> [Exercise aim]:
Could you set down exactly the lines in the records below between the line holding "U2 pin PB1: SDA -> TEMP" and the line holding "J2 pin 1: DGND -> DRV", inclusive?

> [Source data]:
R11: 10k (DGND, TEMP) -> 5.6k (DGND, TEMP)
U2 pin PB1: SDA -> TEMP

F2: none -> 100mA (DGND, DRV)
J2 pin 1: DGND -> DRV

---

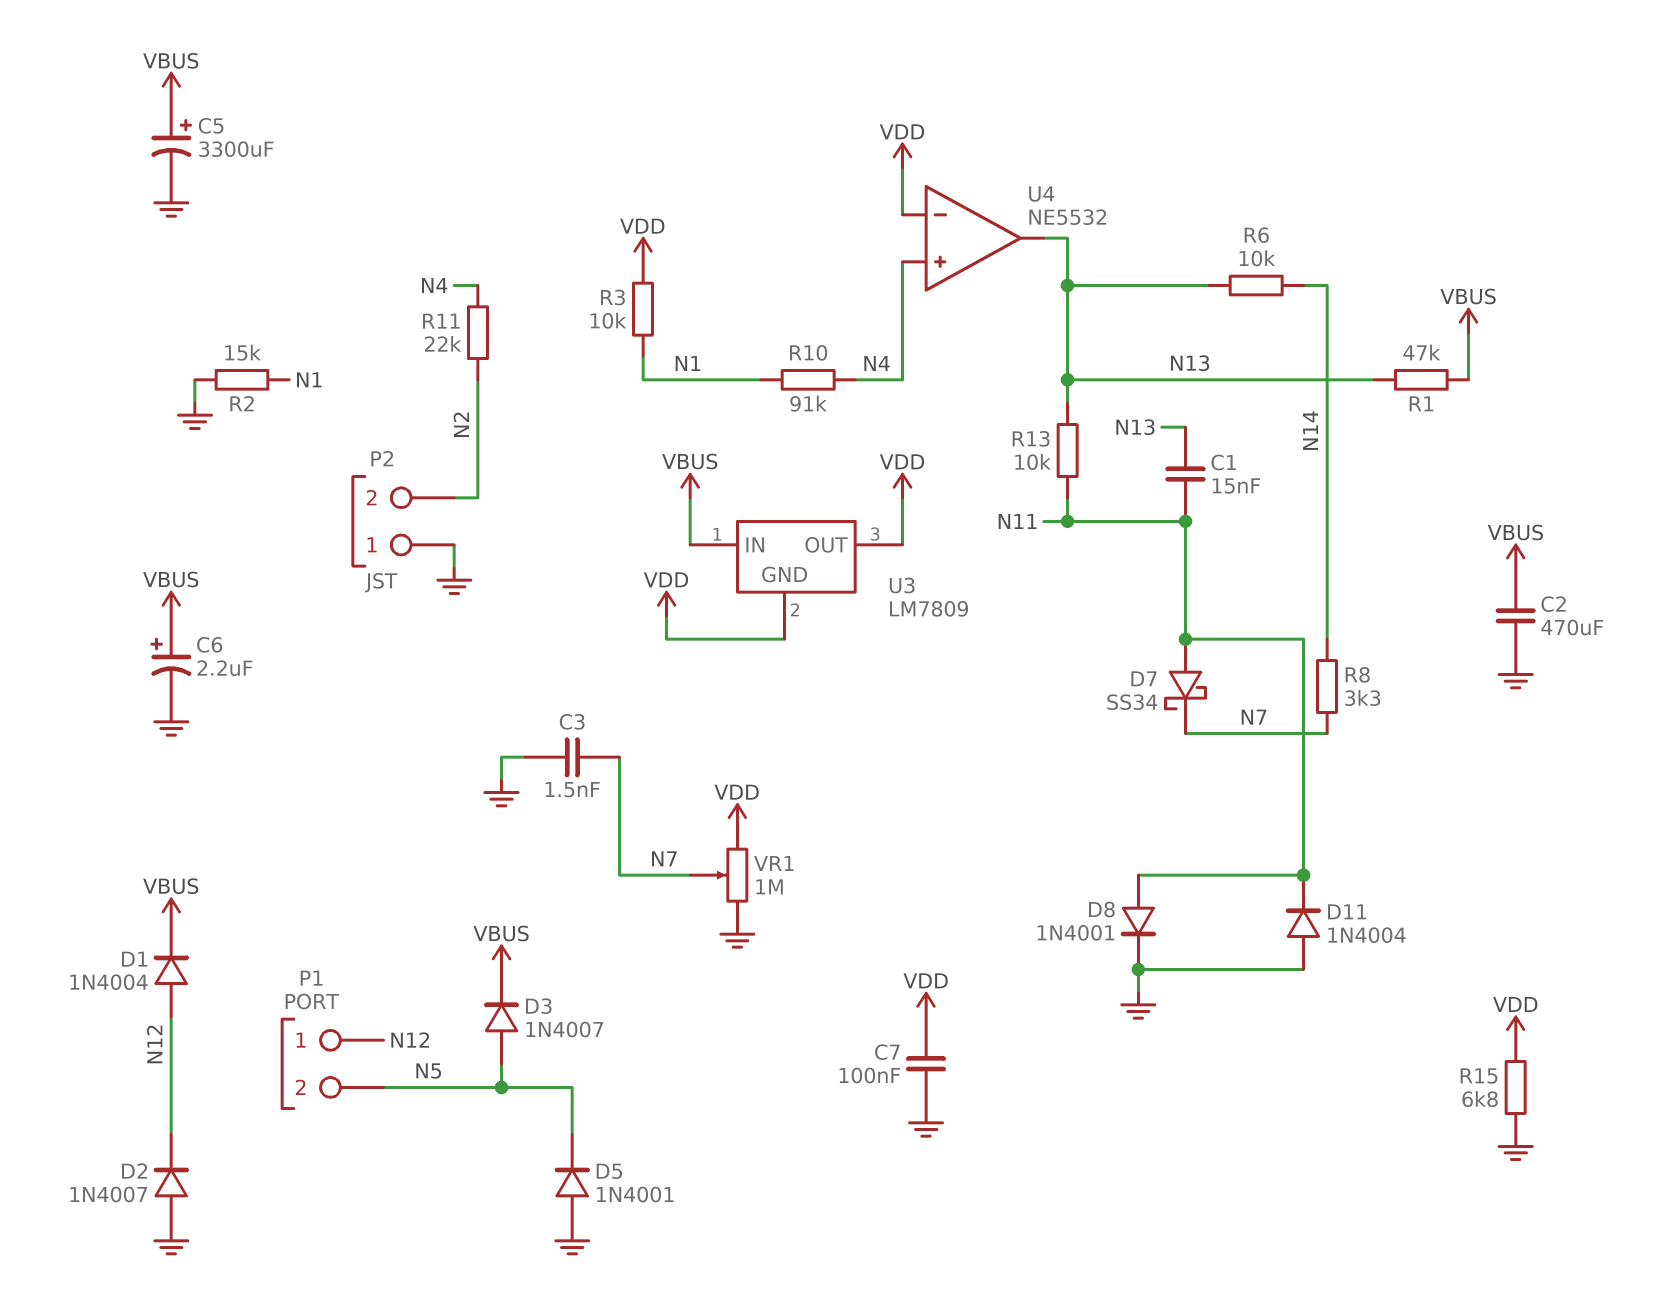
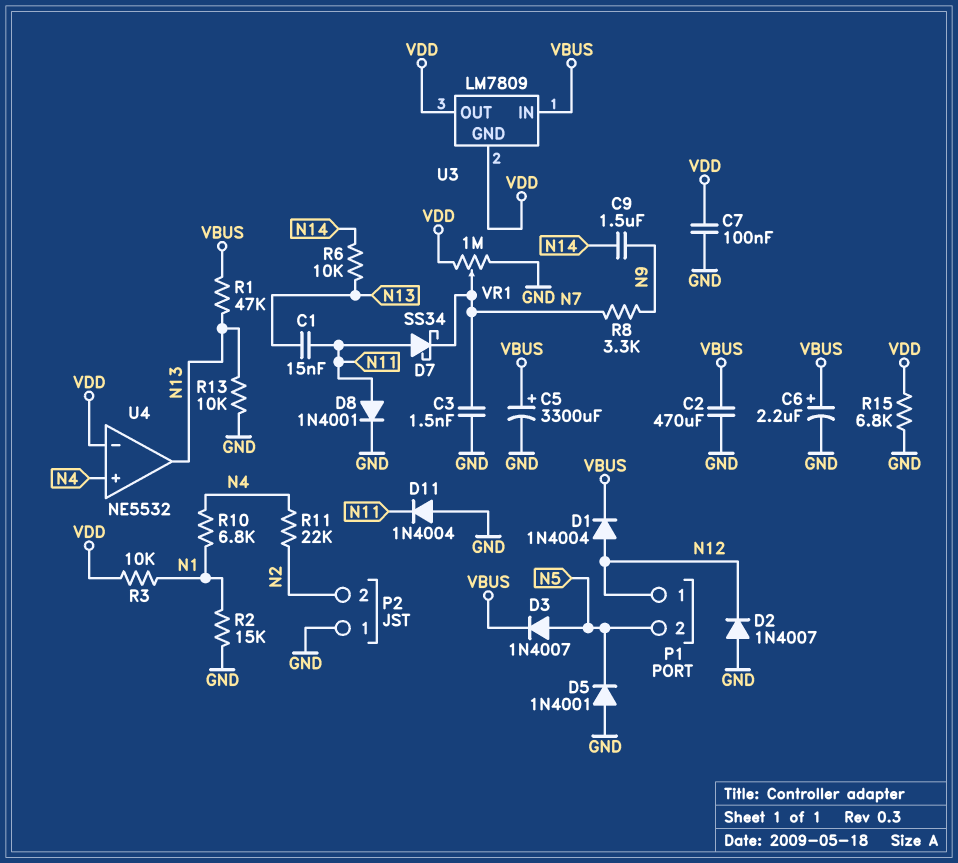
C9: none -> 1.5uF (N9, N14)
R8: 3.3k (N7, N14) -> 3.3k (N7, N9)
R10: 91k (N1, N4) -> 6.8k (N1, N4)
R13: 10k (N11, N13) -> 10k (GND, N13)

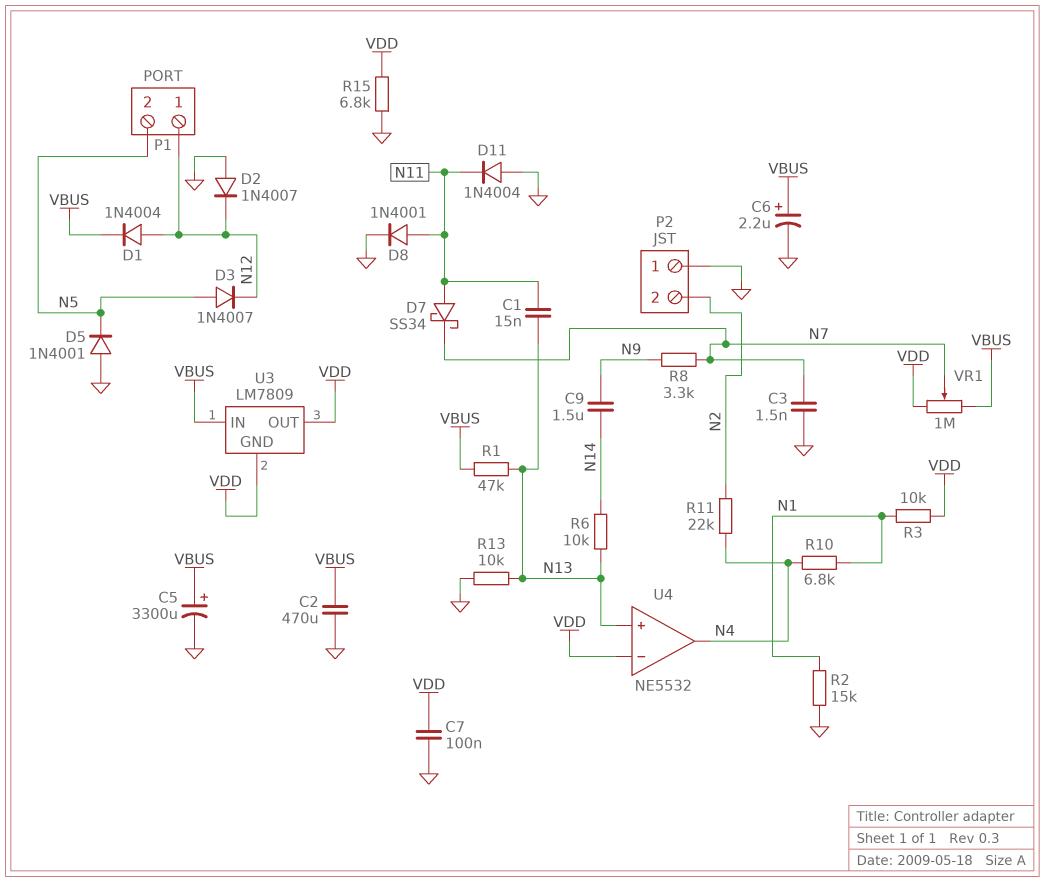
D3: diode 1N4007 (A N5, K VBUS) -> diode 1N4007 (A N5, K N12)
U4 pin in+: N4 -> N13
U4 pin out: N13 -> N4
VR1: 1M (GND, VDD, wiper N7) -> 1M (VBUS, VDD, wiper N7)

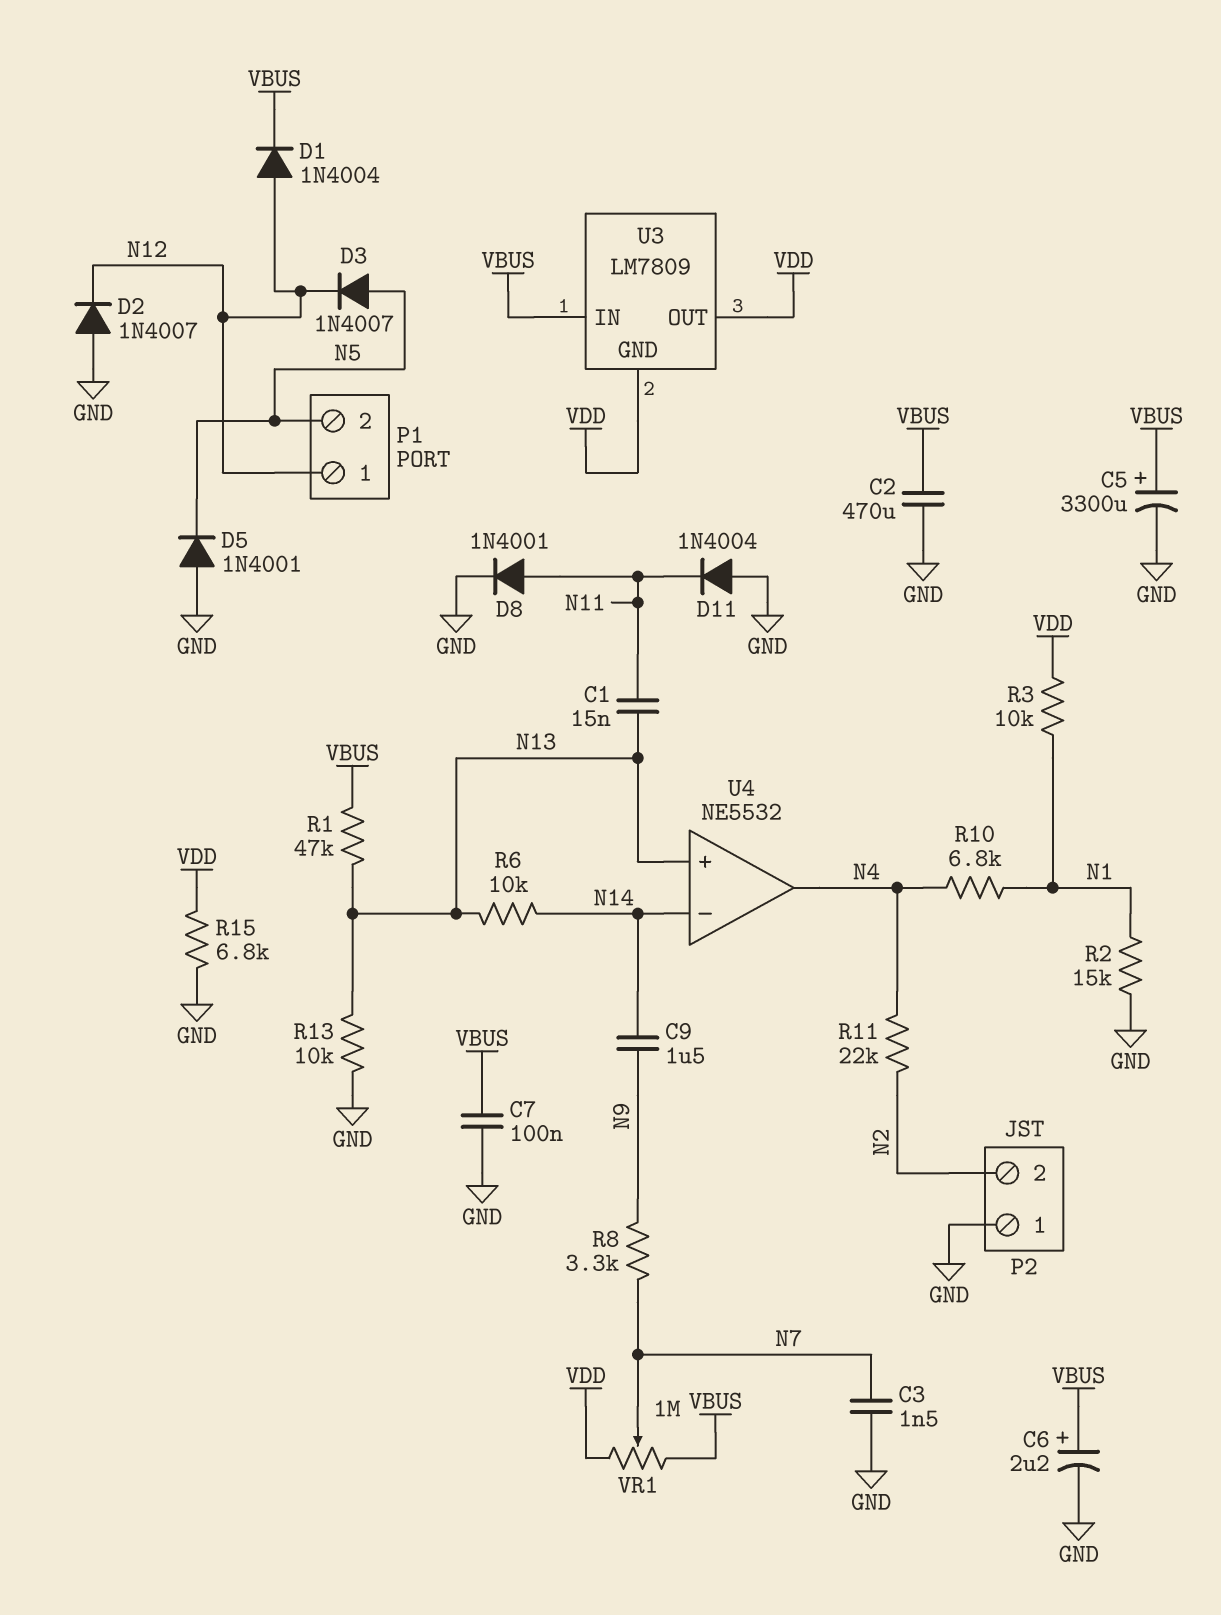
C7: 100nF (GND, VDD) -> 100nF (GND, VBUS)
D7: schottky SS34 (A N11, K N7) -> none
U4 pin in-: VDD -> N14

> [Answer to this exercise]:
U2 pin PB1: SDA -> TEMP

F2: none -> 100mA (DGND, DRV)
J2 pin 1: DGND -> DRV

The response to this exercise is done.